◆ Work instructions ◆
Only lines with the string "plus" are wanted. Pull them out of the data.

◆ Data for analysis ◆

= Beginning of Section =

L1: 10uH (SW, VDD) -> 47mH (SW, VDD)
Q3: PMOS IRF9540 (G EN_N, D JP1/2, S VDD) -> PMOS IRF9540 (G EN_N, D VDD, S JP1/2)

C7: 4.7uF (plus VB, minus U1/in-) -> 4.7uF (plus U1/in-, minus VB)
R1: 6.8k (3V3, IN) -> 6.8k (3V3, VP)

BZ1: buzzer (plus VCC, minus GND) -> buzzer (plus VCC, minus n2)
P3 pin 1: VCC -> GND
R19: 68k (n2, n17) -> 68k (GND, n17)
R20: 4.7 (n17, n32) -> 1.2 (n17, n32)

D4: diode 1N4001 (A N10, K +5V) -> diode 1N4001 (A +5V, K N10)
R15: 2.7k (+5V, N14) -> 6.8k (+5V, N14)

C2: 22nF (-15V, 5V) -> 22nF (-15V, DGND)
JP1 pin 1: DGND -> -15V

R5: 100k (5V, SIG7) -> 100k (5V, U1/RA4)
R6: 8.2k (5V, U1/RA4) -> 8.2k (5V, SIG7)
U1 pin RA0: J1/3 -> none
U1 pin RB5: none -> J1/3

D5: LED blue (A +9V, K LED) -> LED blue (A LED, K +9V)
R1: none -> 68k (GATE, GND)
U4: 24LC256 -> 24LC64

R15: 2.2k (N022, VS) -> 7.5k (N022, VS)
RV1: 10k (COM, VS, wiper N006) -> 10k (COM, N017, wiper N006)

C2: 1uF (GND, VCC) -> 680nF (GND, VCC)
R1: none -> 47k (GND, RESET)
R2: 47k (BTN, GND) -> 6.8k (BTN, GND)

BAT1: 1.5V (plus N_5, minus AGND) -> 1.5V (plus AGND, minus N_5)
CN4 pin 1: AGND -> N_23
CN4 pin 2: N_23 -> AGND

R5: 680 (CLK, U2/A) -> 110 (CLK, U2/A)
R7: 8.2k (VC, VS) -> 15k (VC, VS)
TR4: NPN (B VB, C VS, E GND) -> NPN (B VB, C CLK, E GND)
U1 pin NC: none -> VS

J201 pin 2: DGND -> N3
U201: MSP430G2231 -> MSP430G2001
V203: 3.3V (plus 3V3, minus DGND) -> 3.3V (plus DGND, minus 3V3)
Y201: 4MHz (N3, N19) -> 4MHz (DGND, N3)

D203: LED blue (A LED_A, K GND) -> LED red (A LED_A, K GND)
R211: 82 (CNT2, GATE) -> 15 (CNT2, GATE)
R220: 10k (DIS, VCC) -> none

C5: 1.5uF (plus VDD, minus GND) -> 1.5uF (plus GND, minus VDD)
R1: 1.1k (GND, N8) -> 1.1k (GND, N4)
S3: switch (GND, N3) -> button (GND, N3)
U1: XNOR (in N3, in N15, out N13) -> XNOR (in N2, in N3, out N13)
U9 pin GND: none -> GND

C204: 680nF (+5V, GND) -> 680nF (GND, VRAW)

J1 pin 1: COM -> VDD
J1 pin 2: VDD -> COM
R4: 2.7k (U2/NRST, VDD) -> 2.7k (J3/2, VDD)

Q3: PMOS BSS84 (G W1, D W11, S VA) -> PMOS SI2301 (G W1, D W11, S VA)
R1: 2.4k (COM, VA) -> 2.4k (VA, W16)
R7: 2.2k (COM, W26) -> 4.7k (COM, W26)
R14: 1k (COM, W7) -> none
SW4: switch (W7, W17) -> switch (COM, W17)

= End of Section =

◆ Answer section ◆
C7: 4.7uF (plus VB, minus U1/in-) -> 4.7uF (plus U1/in-, minus VB)
BZ1: buzzer (plus VCC, minus GND) -> buzzer (plus VCC, minus n2)
BAT1: 1.5V (plus N_5, minus AGND) -> 1.5V (plus AGND, minus N_5)
V203: 3.3V (plus 3V3, minus DGND) -> 3.3V (plus DGND, minus 3V3)
C5: 1.5uF (plus VDD, minus GND) -> 1.5uF (plus GND, minus VDD)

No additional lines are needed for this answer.